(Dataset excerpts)
_ _ _ _ _

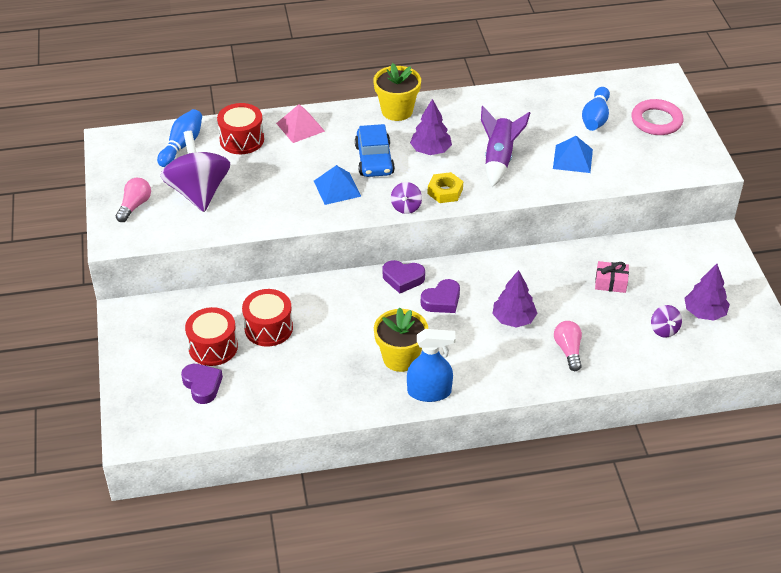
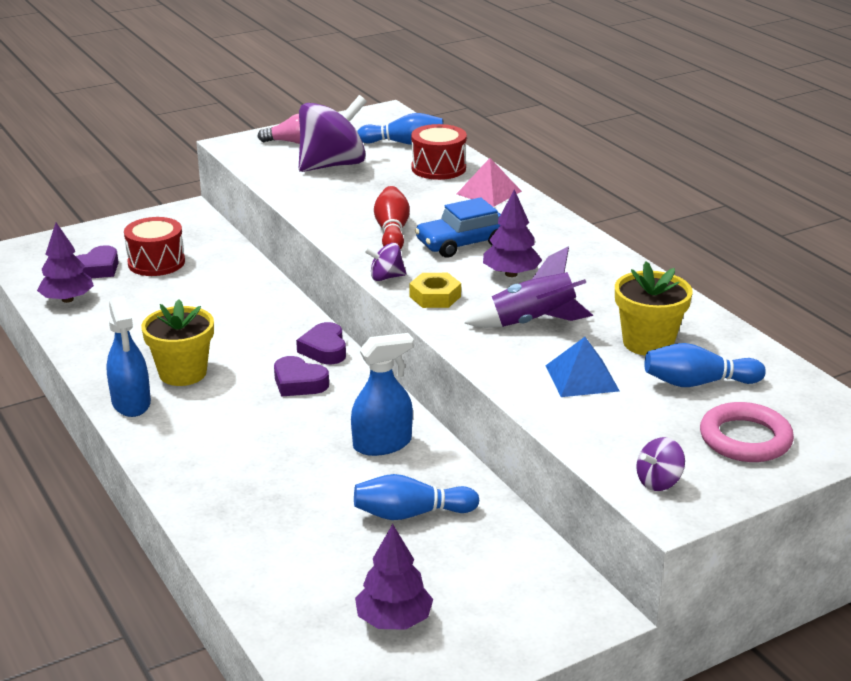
camera: 70 degrees right, 15 degrees down
(268, 328) = (198, 285): red drum -> none
(337, 188) = (392, 232): blue pyramid -> red bowling pin
(397, 111) = (573, 240): yellow flower pot -> yellow flower pot (648, 343)
(513, 319) = (290, 442): purple tree -> purple tree (67, 299)
(533, 277) = (382, 444): none -> blue spray bottle
(568, 350) = (248, 497): pink light bulb -> none
(610, 282) = (411, 514): pink gift -> blue bowling pin
(664, 330) = (332, 581): purple spinning top -> purple spinning top (659, 482)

_ _ _ _ _

- Work order
Return every line of the records in which the word "bowling" is found.

- Solution to the problem
(337, 188) = (392, 232): blue pyramid -> red bowling pin
(610, 282) = (411, 514): pink gift -> blue bowling pin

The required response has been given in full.